**Supplied data**
──────

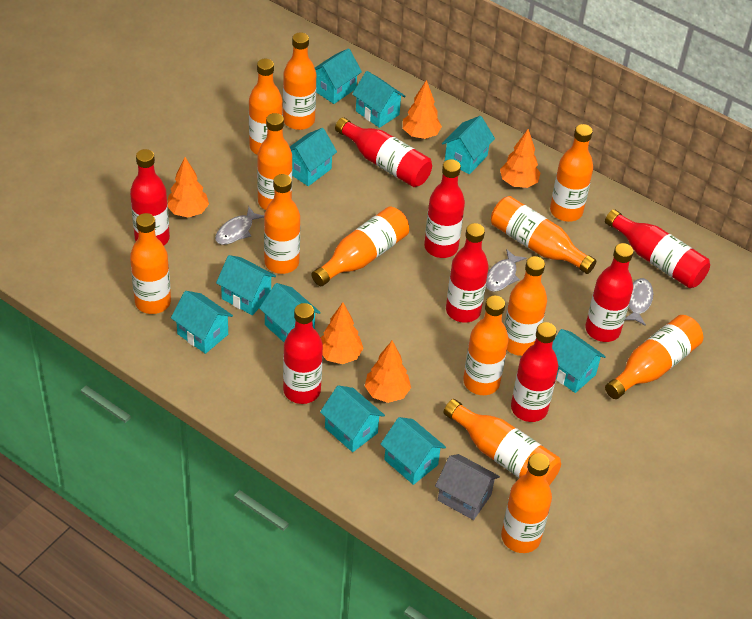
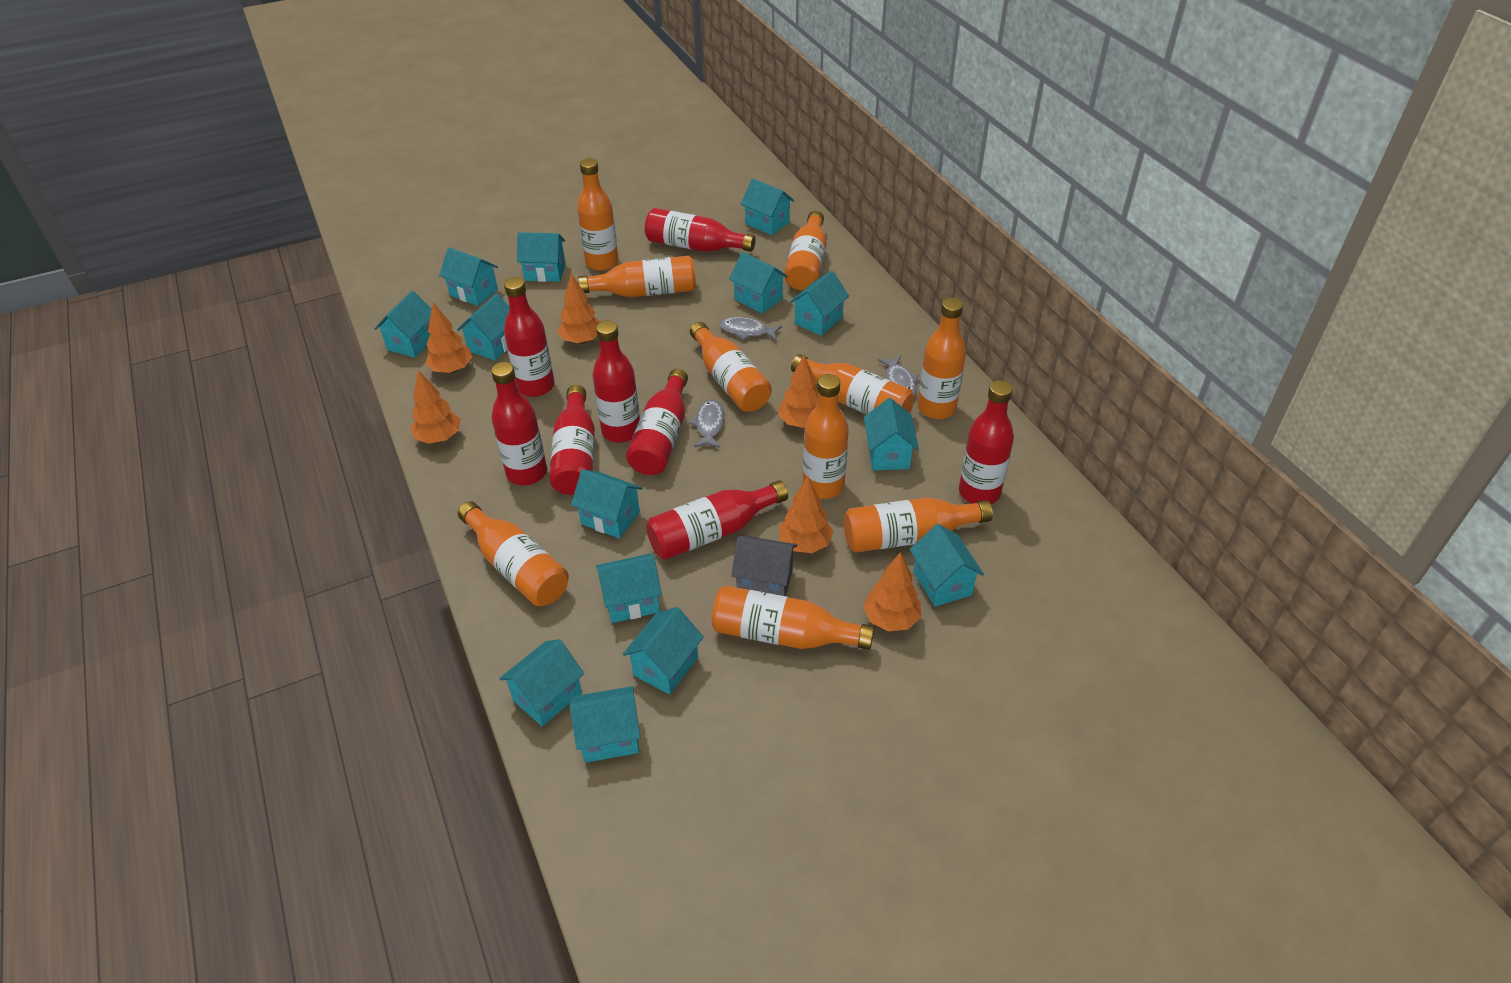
orange bottle: 13 -> 10
orange tree: 5 -> 6
turquoise house: 10 -> 14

──────

**Assignment**
Once the pictures are removed, print all the remaining data exactly as it stands.

**Task output**
orange bottle: 13 -> 10
orange tree: 5 -> 6
turquoise house: 10 -> 14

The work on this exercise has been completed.